▶ **WHAT IS BEING ASKED**: Copy out the entries below exactly as they stand, but only from the line containing "orange trophy: 2 -> 3" through the line containing "purple trophy: 2 -> 3".
____ THE INPUT
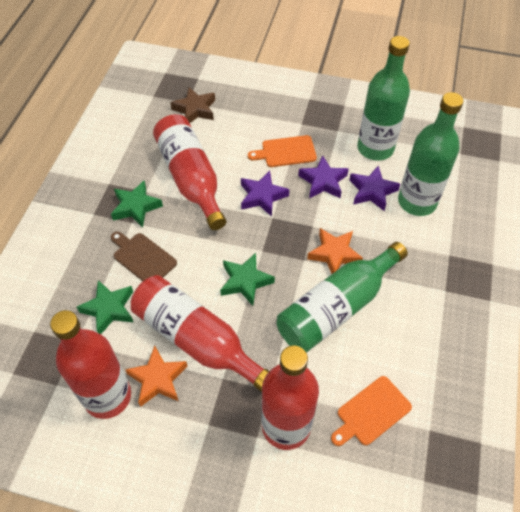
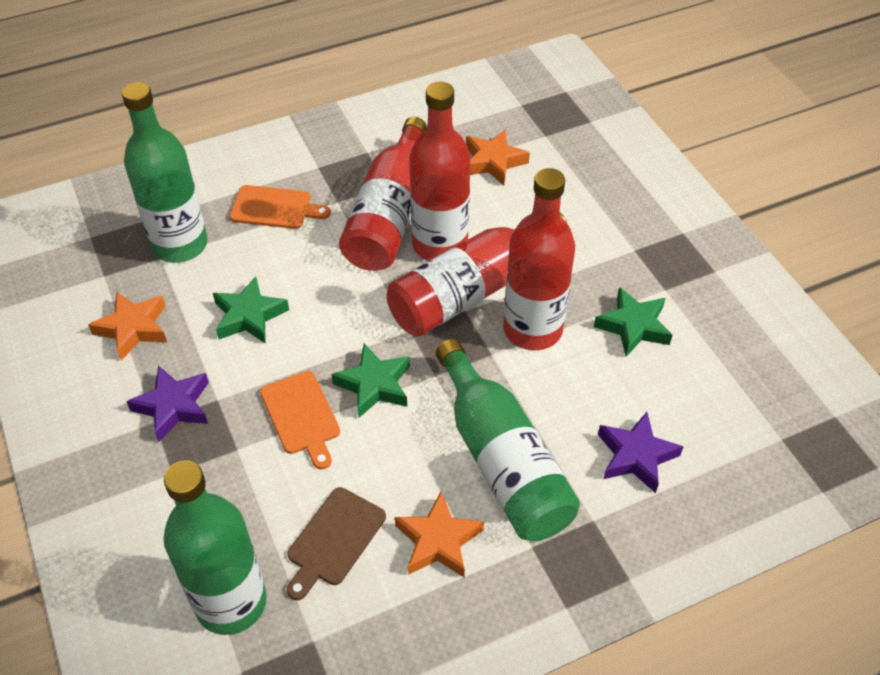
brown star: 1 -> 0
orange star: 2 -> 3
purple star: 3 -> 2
________
____ THE INPUT
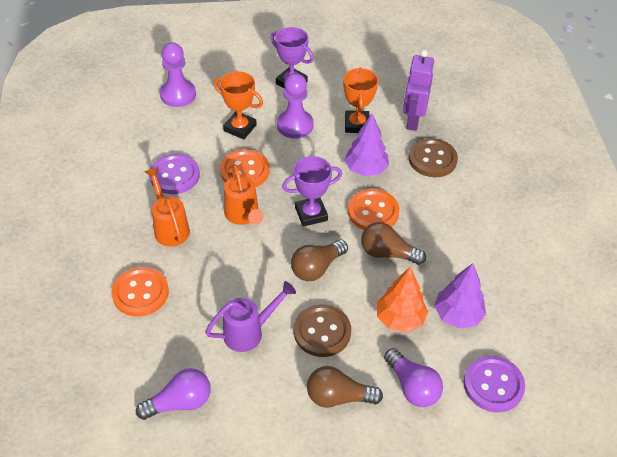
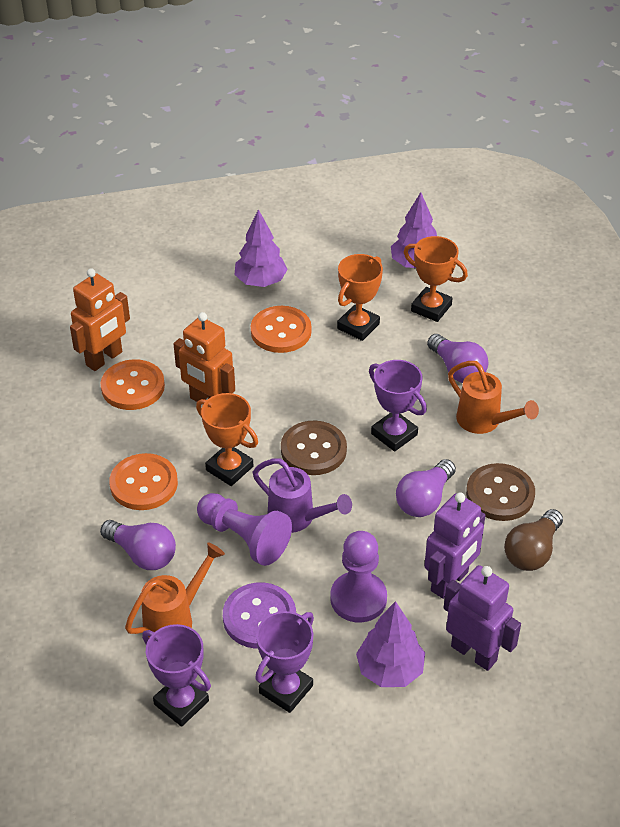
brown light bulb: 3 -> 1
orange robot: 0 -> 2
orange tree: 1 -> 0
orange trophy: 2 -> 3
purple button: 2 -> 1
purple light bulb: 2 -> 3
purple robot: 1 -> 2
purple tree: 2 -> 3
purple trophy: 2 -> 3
________
▶ **RESPONSE**:
orange trophy: 2 -> 3
purple button: 2 -> 1
purple light bulb: 2 -> 3
purple robot: 1 -> 2
purple tree: 2 -> 3
purple trophy: 2 -> 3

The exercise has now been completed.